■ What the exercise asks ■
Among the lines below, which ones contain the word "yellow"? Copy every such line.

Data to use section start

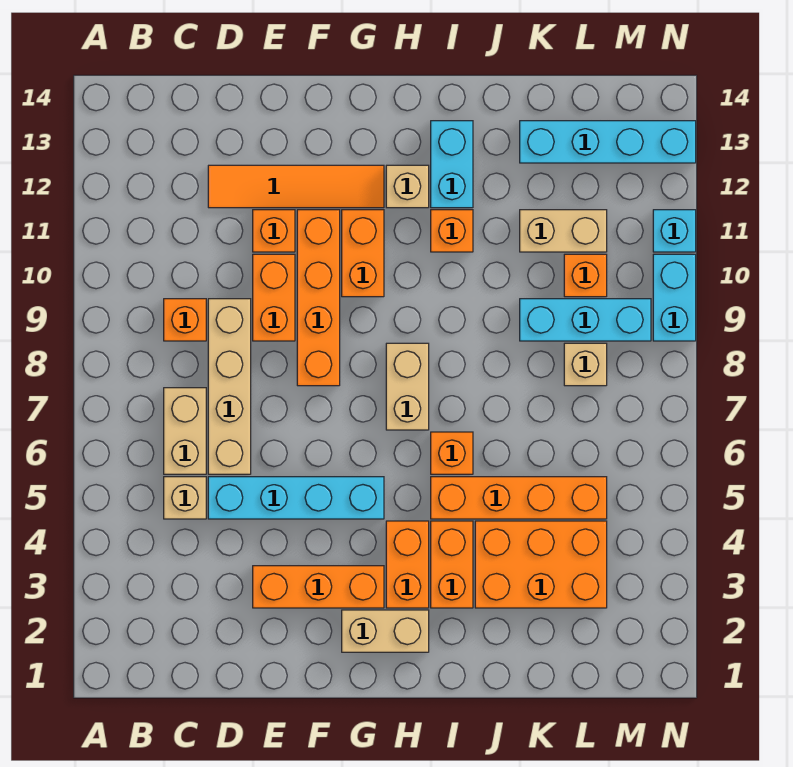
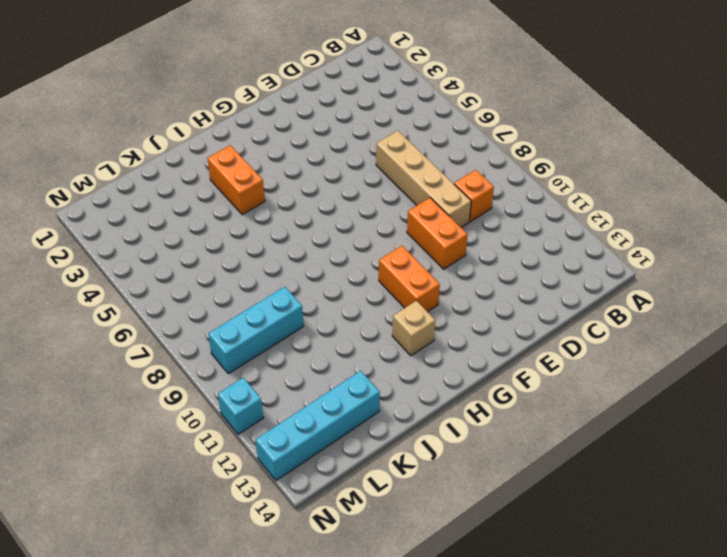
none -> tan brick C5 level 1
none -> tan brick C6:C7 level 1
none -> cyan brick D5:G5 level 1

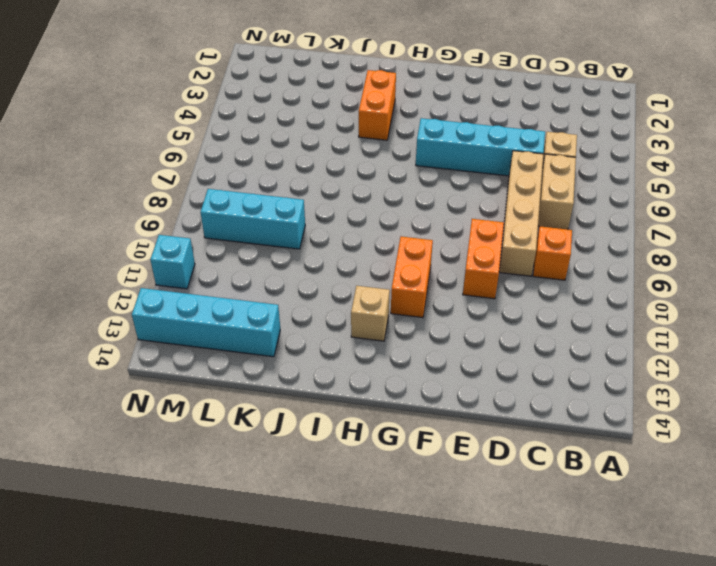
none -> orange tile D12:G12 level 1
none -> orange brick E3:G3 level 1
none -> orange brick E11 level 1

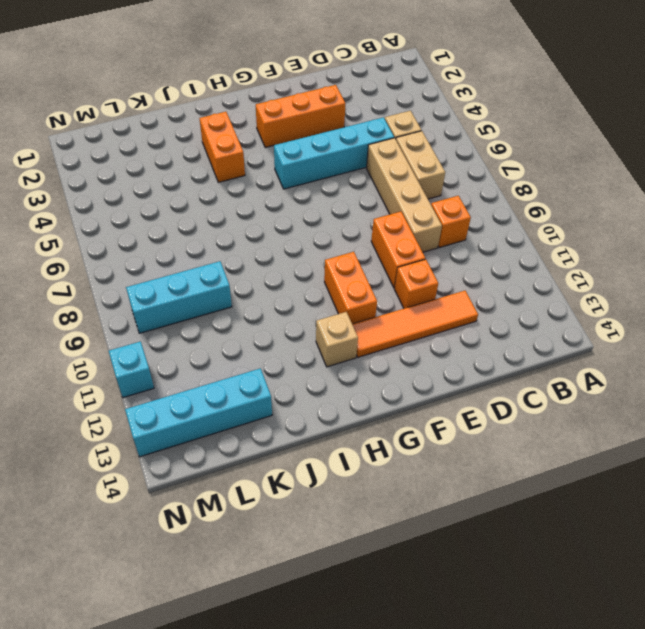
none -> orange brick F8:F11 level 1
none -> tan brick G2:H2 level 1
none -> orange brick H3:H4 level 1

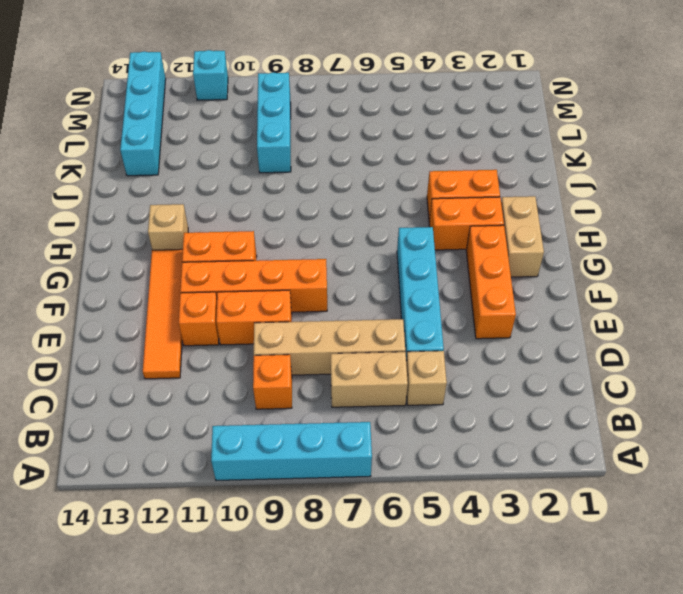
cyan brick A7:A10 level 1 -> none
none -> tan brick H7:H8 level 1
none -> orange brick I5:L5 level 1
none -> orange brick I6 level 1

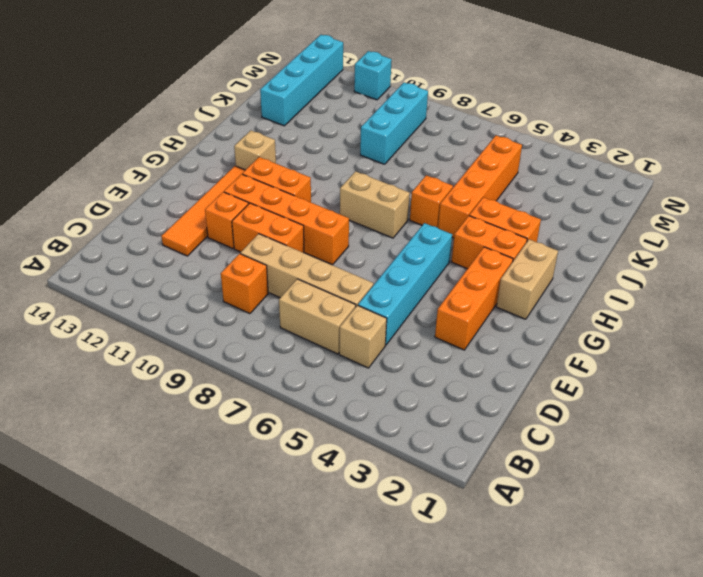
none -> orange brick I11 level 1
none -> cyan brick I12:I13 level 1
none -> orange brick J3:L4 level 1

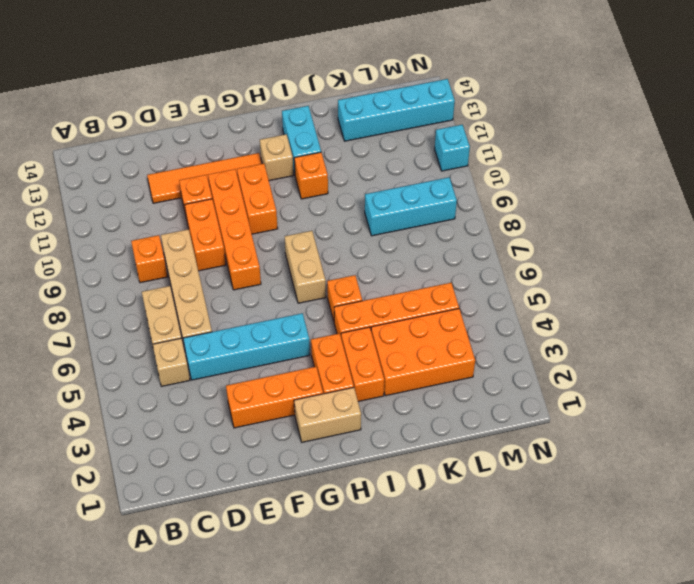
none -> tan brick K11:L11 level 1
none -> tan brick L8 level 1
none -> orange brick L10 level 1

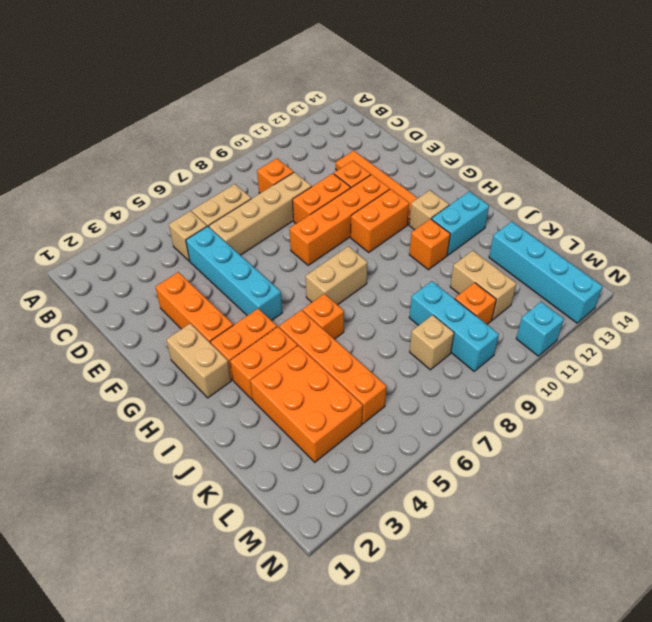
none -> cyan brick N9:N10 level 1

Data to use section end
Data to use section start

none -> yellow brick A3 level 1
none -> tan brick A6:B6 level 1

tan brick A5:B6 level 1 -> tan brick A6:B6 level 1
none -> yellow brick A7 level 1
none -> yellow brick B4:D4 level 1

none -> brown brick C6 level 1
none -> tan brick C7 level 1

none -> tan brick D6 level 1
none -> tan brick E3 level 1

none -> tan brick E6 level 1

Data to use section end

■ Response to this exercise ■
none -> yellow brick A3 level 1
none -> yellow brick A7 level 1
none -> yellow brick B4:D4 level 1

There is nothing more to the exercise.